How to complete this task
Reproduce each of the following entries word for word, leaving out the pictures.

The records
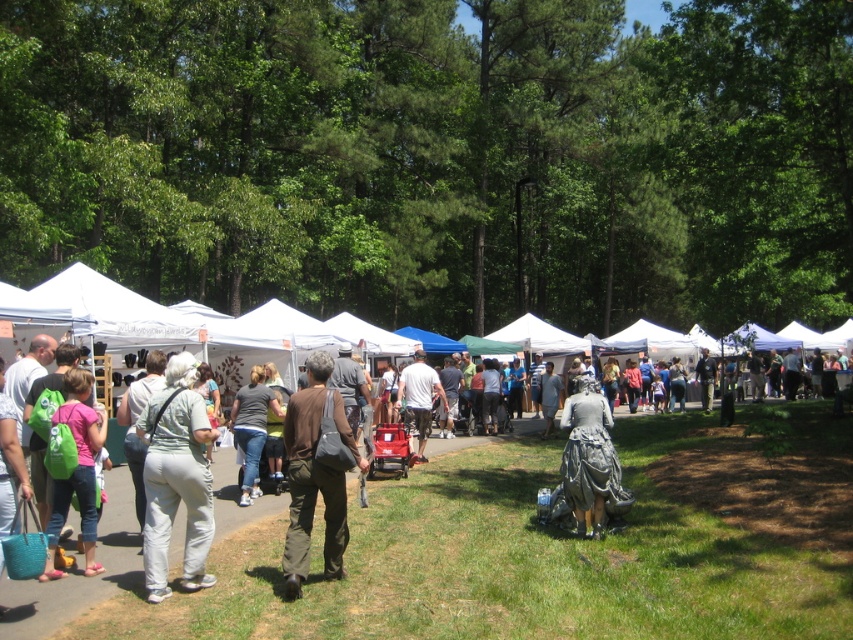
Who is higher up, white fabric tent at left or light gray pants at center?

light gray pants at center

Identify the location of white fabric tent at left. (560, 547).

This screenshot has width=853, height=640. In order to click on white fabric tent at left in this screenshot , I will do `click(560, 547)`.

Between green fabric backpack at lower left and matte gray lawn mower at center, which one appears on the right side from the viewer's perspective?

Positioned to the right is matte gray lawn mower at center.

Which is in front, point (84, 538) or point (428, 392)?

Positioned in front is point (84, 538).

Is point (83, 541) farther from camera compared to point (421, 424)?

That is False.

Locate an element on the screen. This screenshot has height=640, width=853. green fabric backpack at lower left is located at coordinates (76, 470).

Locate an element on the screen. white fabric tent at left is located at coordinates (560, 547).

Does point (242, 609) come closer to viewer compared to point (244, 486)?

That is True.

Who is more forward, (78, 634) or (239, 396)?

Point (78, 634) is in front.

At what (x,y) coordinates should I click in order to perform the action: click on white fabric tent at left. Please return your answer as a coordinate pair (x, y). The image size is (853, 640). Looking at the image, I should click on 560,547.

Response area
Who is higher up, white fabric tent at left or light gray pants at center?

light gray pants at center

Identify the location of white fabric tent at left. (560, 547).

This screenshot has width=853, height=640. In order to click on white fabric tent at left in this screenshot , I will do `click(560, 547)`.

Between green fabric backpack at lower left and matte gray lawn mower at center, which one appears on the right side from the viewer's perspective?

Positioned to the right is matte gray lawn mower at center.

Which is in front, point (84, 538) or point (428, 392)?

Positioned in front is point (84, 538).

Is point (83, 541) farther from camera compared to point (421, 424)?

That is False.

Locate an element on the screen. This screenshot has height=640, width=853. green fabric backpack at lower left is located at coordinates (76, 470).

Locate an element on the screen. white fabric tent at left is located at coordinates (560, 547).

Does point (242, 609) come closer to viewer compared to point (244, 486)?

That is True.

Who is more forward, (78, 634) or (239, 396)?

Point (78, 634) is in front.

At what (x,y) coordinates should I click in order to perform the action: click on white fabric tent at left. Please return your answer as a coordinate pair (x, y). The image size is (853, 640). Looking at the image, I should click on 560,547.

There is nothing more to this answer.